##### Provided data #####

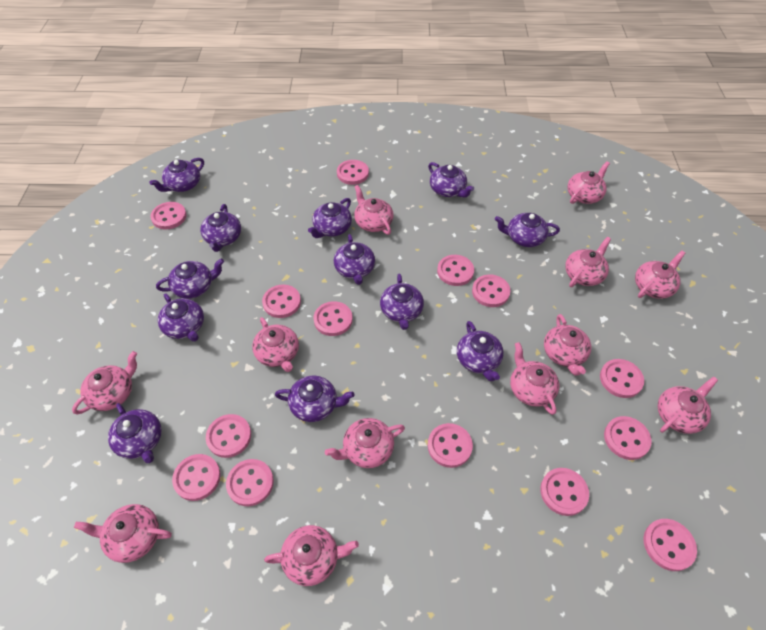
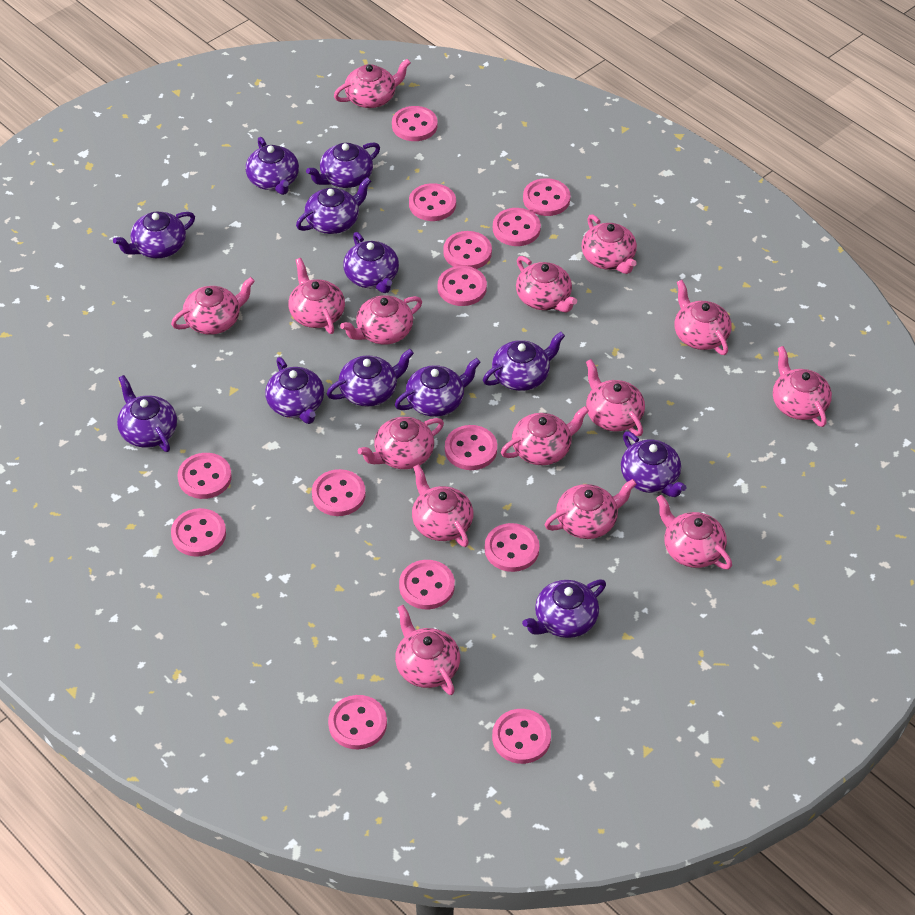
pink teapot: 12 -> 15

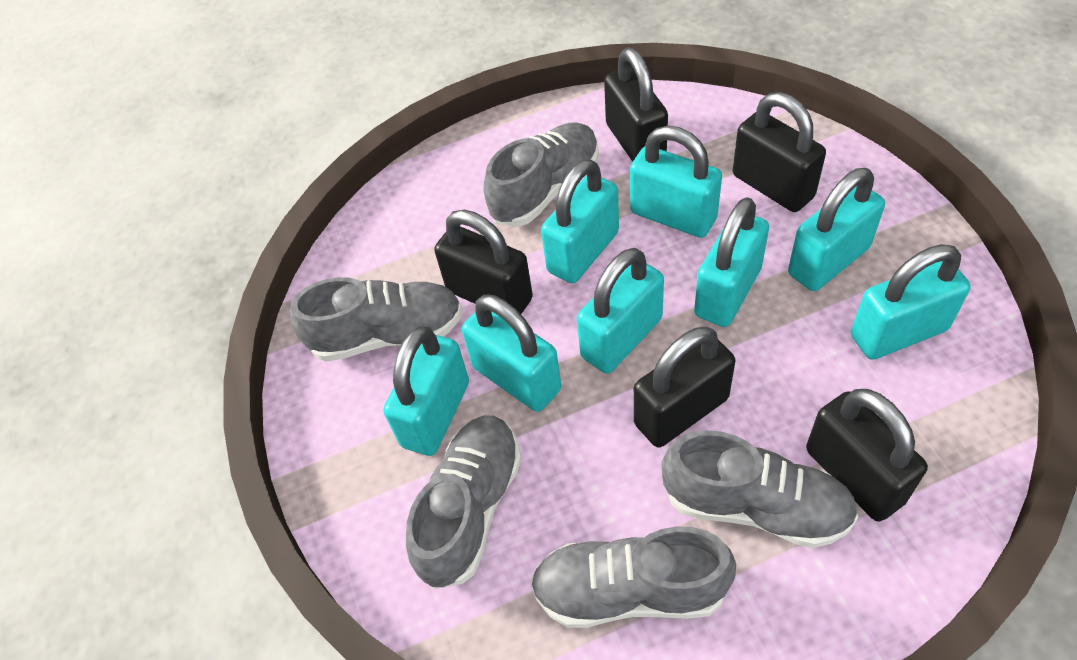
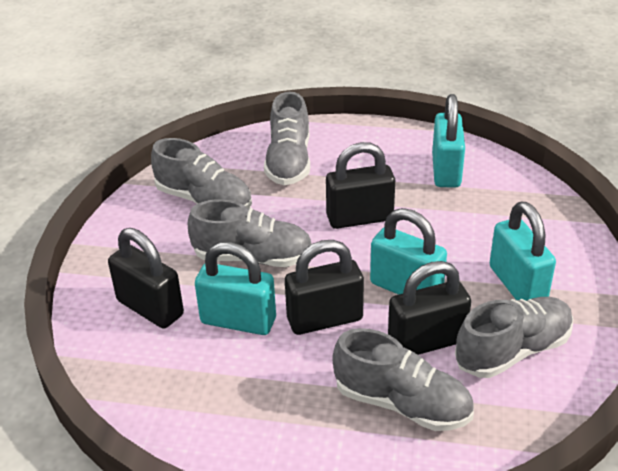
black padlock: 5 -> 4
turquoise padlock: 8 -> 4

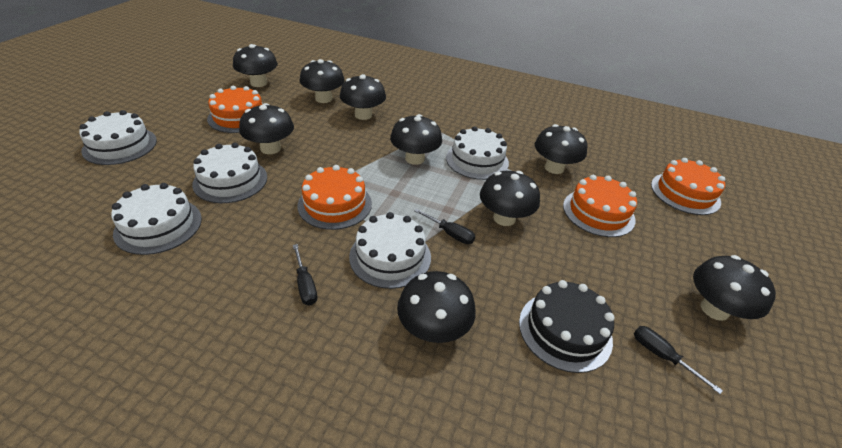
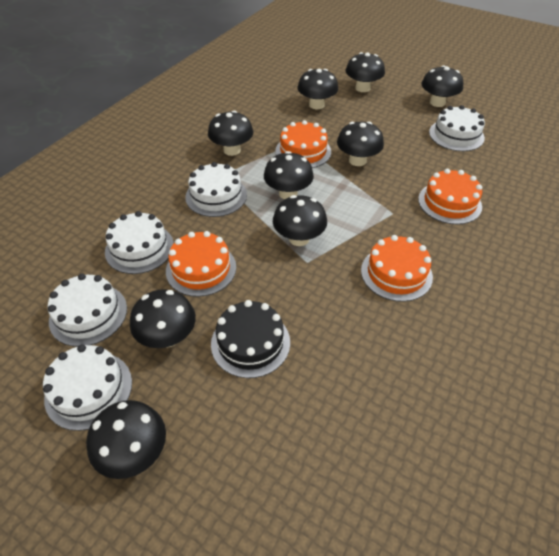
black screwdriver: 3 -> 0

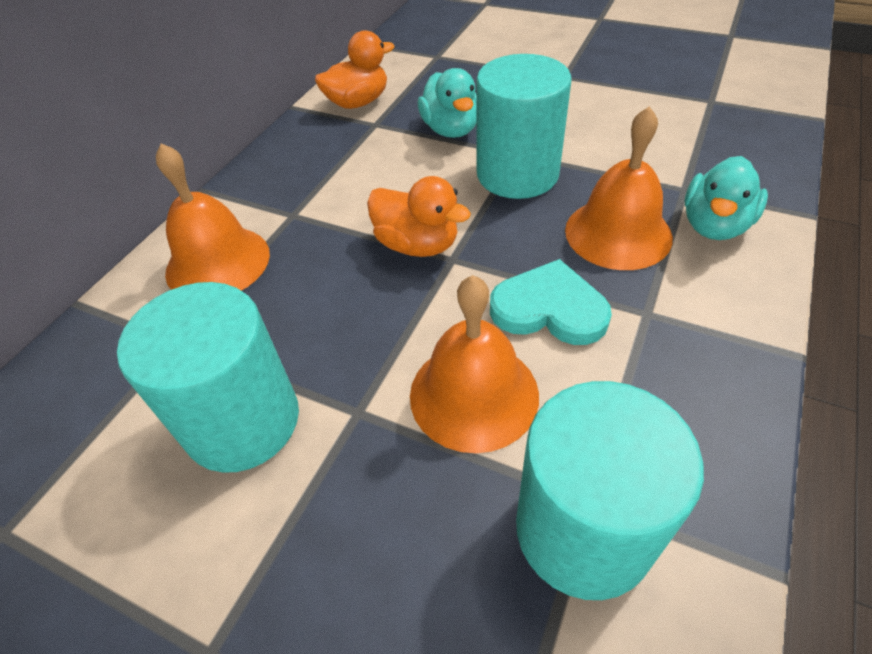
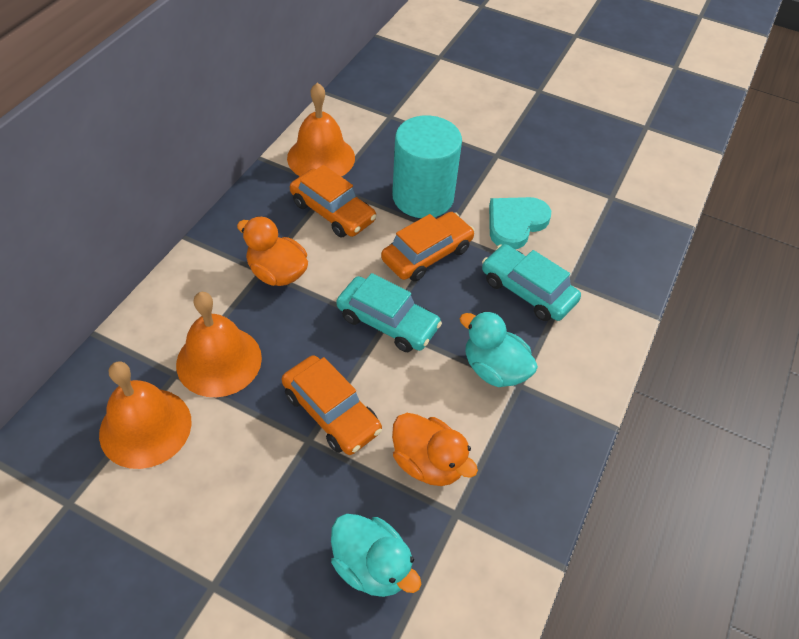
orange car: 0 -> 3
turquoise car: 0 -> 2
turquoise cylinder: 3 -> 1

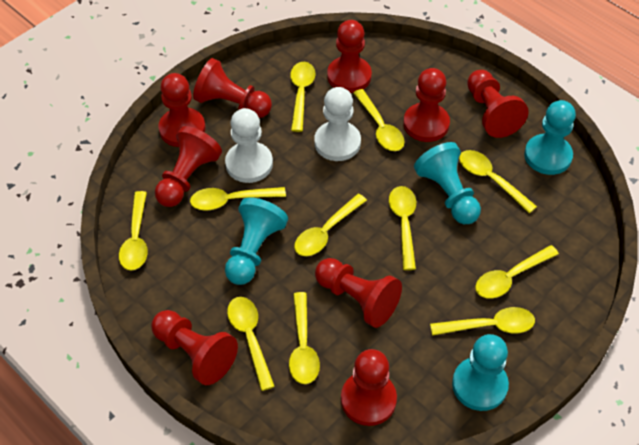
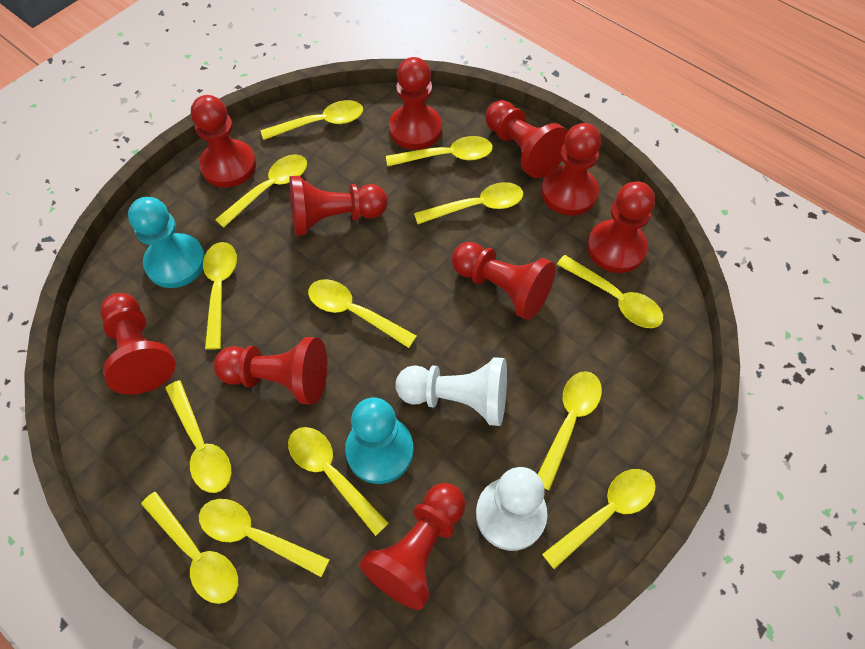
red pawn: 9 -> 10
turquoise pawn: 4 -> 2
yellow spoon: 11 -> 13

#####

Work item: Which lines of the records above hold the word "turquoise"? Copy each of them.

Solution:
turquoise padlock: 8 -> 4
turquoise car: 0 -> 2
turquoise cylinder: 3 -> 1
turquoise pawn: 4 -> 2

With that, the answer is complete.